### AIM OF THE TASK
In the entries below, find the lines that contain the word "width" and copy them.

### Data items
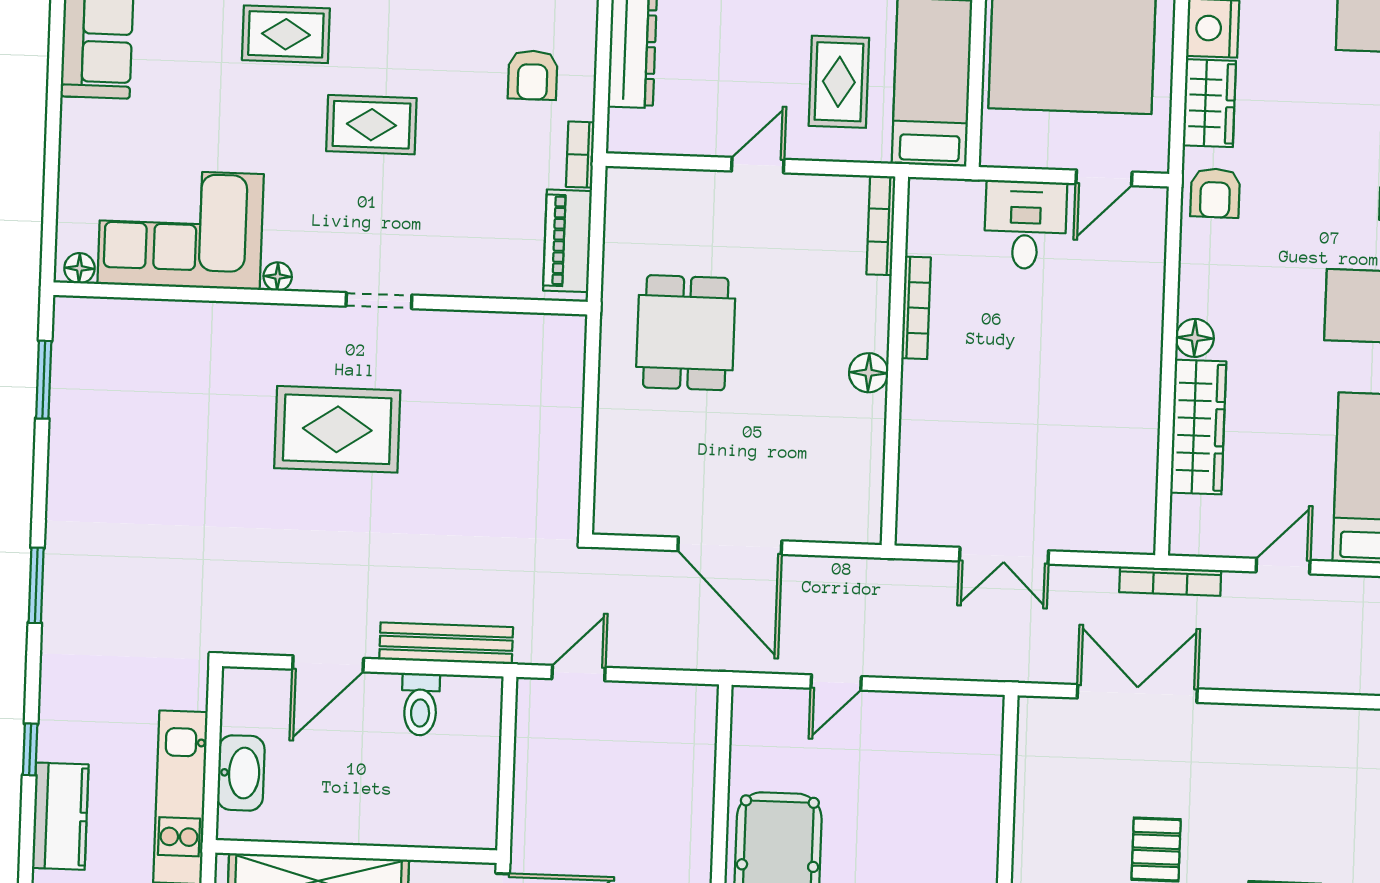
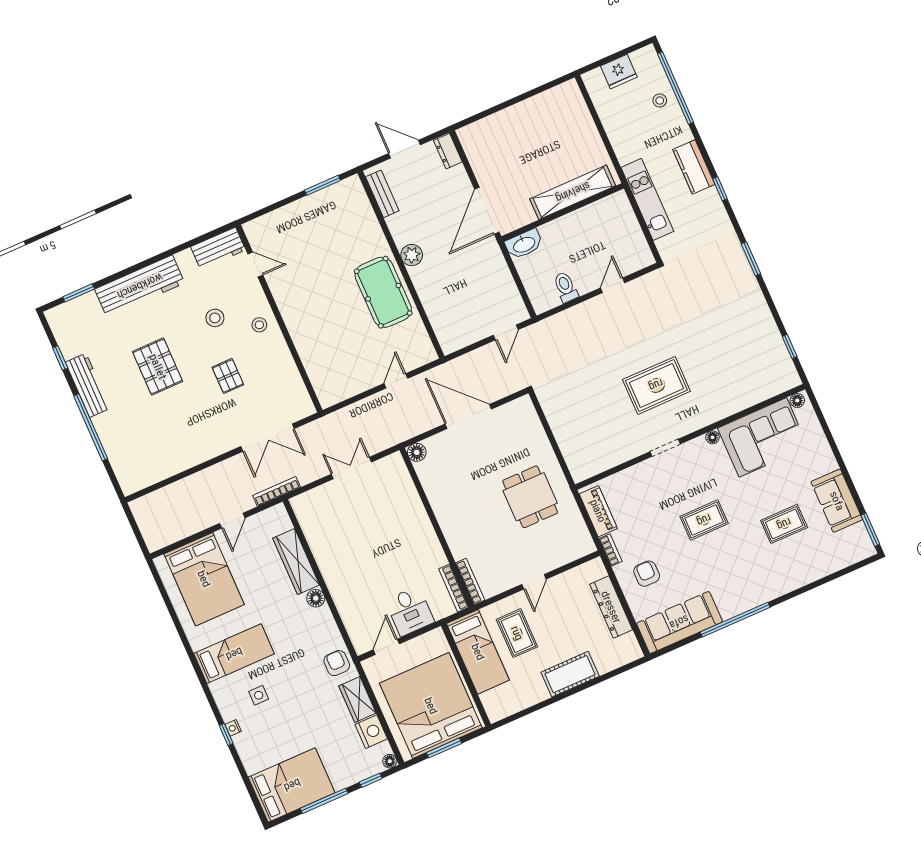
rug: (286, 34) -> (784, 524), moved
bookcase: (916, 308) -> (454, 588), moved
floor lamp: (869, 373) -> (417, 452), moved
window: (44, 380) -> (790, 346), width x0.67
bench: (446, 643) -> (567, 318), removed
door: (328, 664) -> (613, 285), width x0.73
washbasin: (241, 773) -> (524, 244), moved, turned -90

### TASK RESPONSE
window: (44, 380) -> (790, 346), width x0.67
door: (328, 664) -> (613, 285), width x0.73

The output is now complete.